Reproduce exactly, from the data that follows, the line with "move,fesazozex (purple),(196 431),,(589", the line with "move,lumipogux (purple),(314 493),,(739", and every line that lies between them.

-------- THE RECORDS --------

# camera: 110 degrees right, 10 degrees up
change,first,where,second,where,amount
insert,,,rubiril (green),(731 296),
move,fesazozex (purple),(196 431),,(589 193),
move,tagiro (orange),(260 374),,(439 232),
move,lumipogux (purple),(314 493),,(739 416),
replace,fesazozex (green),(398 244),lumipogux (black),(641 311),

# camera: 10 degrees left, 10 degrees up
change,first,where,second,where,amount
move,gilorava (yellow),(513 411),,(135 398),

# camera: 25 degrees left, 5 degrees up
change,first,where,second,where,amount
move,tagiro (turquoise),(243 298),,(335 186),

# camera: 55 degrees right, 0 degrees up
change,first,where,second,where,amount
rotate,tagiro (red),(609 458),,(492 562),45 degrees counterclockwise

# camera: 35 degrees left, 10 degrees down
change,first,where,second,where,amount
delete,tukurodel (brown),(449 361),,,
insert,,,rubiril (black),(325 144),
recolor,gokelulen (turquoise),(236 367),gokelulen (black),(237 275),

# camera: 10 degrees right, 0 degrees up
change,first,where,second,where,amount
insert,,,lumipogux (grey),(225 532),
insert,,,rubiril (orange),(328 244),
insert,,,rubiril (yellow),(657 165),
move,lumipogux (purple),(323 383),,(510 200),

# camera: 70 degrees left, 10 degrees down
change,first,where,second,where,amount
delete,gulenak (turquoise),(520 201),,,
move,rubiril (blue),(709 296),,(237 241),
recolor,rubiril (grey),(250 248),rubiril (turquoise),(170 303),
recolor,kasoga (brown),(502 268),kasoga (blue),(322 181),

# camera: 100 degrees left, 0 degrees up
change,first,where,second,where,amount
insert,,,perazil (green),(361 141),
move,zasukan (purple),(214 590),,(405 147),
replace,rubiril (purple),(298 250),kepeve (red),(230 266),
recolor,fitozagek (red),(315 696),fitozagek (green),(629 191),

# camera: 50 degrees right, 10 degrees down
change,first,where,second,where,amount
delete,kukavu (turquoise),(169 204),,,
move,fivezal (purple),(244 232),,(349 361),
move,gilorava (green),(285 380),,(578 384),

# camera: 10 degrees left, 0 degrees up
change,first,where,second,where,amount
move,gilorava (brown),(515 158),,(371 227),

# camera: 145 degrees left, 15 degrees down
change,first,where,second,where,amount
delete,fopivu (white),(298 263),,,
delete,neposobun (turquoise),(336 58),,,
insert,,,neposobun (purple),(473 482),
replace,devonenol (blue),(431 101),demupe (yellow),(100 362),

--------

TASK OUTPUT
move,fesazozex (purple),(196 431),,(589 193),
move,tagiro (orange),(260 374),,(439 232),
move,lumipogux (purple),(314 493),,(739 416),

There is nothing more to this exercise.